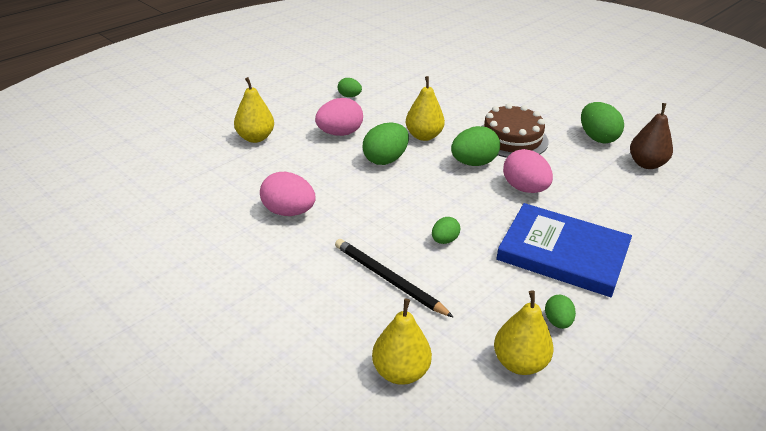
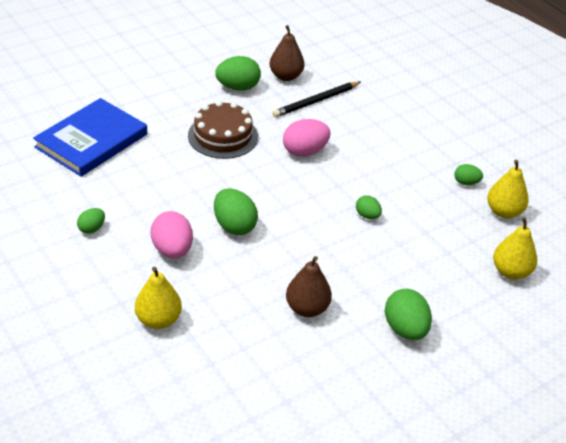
camera: 80 degrees left, 5 degrees up
(288, 212) = (307, 308): pink egg -> brown pear
(389, 280) = (412, 258): black pencil -> black pencil (316, 101)
(424, 136) = (199, 190): yellow pear -> none
(473, 163) = (257, 170): green egg -> green egg (405, 329)
(563, 253) = (393, 157): blue book -> blue book (91, 140)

• • • •

What needs to be done: From the first line to the last, output the records exactly without pictures.

Solution below:
camera: 80 degrees left, 5 degrees up
(288, 212) = (307, 308): pink egg -> brown pear
(389, 280) = (412, 258): black pencil -> black pencil (316, 101)
(424, 136) = (199, 190): yellow pear -> none
(473, 163) = (257, 170): green egg -> green egg (405, 329)
(563, 253) = (393, 157): blue book -> blue book (91, 140)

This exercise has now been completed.